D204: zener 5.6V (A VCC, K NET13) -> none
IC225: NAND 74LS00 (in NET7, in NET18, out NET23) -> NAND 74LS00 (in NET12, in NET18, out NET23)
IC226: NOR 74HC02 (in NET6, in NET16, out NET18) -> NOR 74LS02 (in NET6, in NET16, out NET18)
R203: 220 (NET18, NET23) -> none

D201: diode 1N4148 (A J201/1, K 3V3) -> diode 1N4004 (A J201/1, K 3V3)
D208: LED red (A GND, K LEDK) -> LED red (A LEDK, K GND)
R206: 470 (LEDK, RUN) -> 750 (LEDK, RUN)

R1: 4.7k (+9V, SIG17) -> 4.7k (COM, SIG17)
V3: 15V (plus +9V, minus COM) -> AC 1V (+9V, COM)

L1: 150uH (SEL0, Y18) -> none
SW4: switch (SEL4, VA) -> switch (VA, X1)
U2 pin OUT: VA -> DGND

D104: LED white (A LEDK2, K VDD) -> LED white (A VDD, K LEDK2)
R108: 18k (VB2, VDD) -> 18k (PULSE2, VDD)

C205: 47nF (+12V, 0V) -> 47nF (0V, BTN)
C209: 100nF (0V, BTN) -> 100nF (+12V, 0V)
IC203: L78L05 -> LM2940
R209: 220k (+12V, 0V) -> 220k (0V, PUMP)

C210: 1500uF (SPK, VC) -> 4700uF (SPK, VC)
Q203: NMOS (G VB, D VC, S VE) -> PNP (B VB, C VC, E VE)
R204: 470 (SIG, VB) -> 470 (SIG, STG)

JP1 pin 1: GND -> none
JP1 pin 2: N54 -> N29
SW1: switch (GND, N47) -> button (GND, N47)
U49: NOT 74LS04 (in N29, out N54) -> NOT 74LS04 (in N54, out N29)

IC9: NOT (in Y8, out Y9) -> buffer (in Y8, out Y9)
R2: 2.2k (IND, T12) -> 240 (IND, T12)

----

Work task -
Write the entries above out again, unchanged and complete.

Finished task -
D204: zener 5.6V (A VCC, K NET13) -> none
IC225: NAND 74LS00 (in NET7, in NET18, out NET23) -> NAND 74LS00 (in NET12, in NET18, out NET23)
IC226: NOR 74HC02 (in NET6, in NET16, out NET18) -> NOR 74LS02 (in NET6, in NET16, out NET18)
R203: 220 (NET18, NET23) -> none

D201: diode 1N4148 (A J201/1, K 3V3) -> diode 1N4004 (A J201/1, K 3V3)
D208: LED red (A GND, K LEDK) -> LED red (A LEDK, K GND)
R206: 470 (LEDK, RUN) -> 750 (LEDK, RUN)

R1: 4.7k (+9V, SIG17) -> 4.7k (COM, SIG17)
V3: 15V (plus +9V, minus COM) -> AC 1V (+9V, COM)

L1: 150uH (SEL0, Y18) -> none
SW4: switch (SEL4, VA) -> switch (VA, X1)
U2 pin OUT: VA -> DGND

D104: LED white (A LEDK2, K VDD) -> LED white (A VDD, K LEDK2)
R108: 18k (VB2, VDD) -> 18k (PULSE2, VDD)

C205: 47nF (+12V, 0V) -> 47nF (0V, BTN)
C209: 100nF (0V, BTN) -> 100nF (+12V, 0V)
IC203: L78L05 -> LM2940
R209: 220k (+12V, 0V) -> 220k (0V, PUMP)

C210: 1500uF (SPK, VC) -> 4700uF (SPK, VC)
Q203: NMOS (G VB, D VC, S VE) -> PNP (B VB, C VC, E VE)
R204: 470 (SIG, VB) -> 470 (SIG, STG)

JP1 pin 1: GND -> none
JP1 pin 2: N54 -> N29
SW1: switch (GND, N47) -> button (GND, N47)
U49: NOT 74LS04 (in N29, out N54) -> NOT 74LS04 (in N54, out N29)

IC9: NOT (in Y8, out Y9) -> buffer (in Y8, out Y9)
R2: 2.2k (IND, T12) -> 240 (IND, T12)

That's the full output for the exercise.